__Exercise requirements__
An exact copy of each line below is needed, with no images in it.

__Material to process__

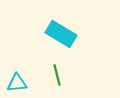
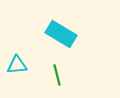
cyan triangle: moved 18 px up
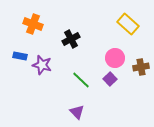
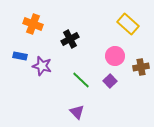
black cross: moved 1 px left
pink circle: moved 2 px up
purple star: moved 1 px down
purple square: moved 2 px down
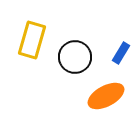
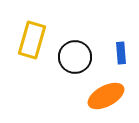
blue rectangle: rotated 35 degrees counterclockwise
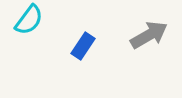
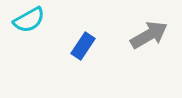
cyan semicircle: rotated 24 degrees clockwise
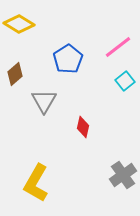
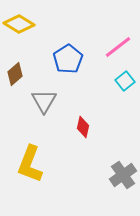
yellow L-shape: moved 6 px left, 19 px up; rotated 9 degrees counterclockwise
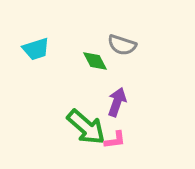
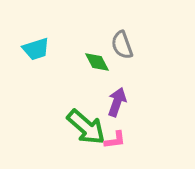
gray semicircle: rotated 52 degrees clockwise
green diamond: moved 2 px right, 1 px down
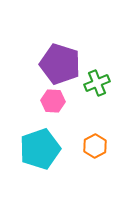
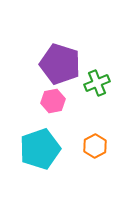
pink hexagon: rotated 15 degrees counterclockwise
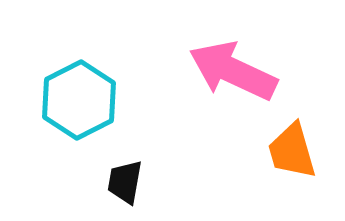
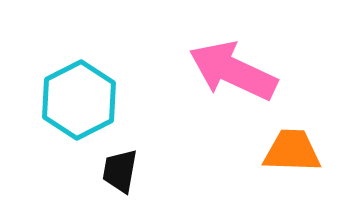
orange trapezoid: rotated 108 degrees clockwise
black trapezoid: moved 5 px left, 11 px up
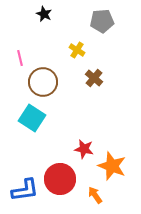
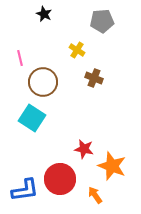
brown cross: rotated 18 degrees counterclockwise
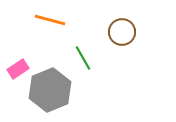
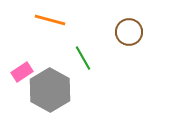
brown circle: moved 7 px right
pink rectangle: moved 4 px right, 3 px down
gray hexagon: rotated 9 degrees counterclockwise
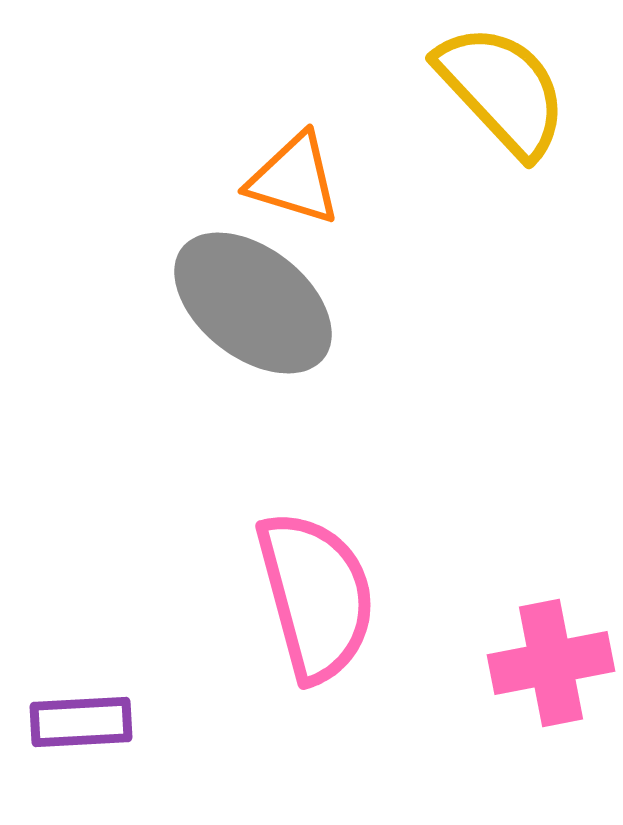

__Written response__
cyan triangle: moved 18 px up
black cross: moved 1 px left
pink circle: moved 2 px up
purple star: moved 1 px down
purple square: moved 2 px down
blue rectangle: rotated 35 degrees counterclockwise
cyan semicircle: rotated 24 degrees clockwise
yellow L-shape: moved 6 px left, 19 px up; rotated 9 degrees counterclockwise
gray semicircle: rotated 52 degrees clockwise
green diamond: moved 2 px right, 1 px down
pink hexagon: rotated 15 degrees counterclockwise
orange trapezoid: rotated 108 degrees clockwise
black trapezoid: moved 5 px left, 11 px up
brown cross: rotated 18 degrees counterclockwise
brown circle: moved 7 px right
pink rectangle: moved 4 px right, 3 px down
gray hexagon: rotated 9 degrees counterclockwise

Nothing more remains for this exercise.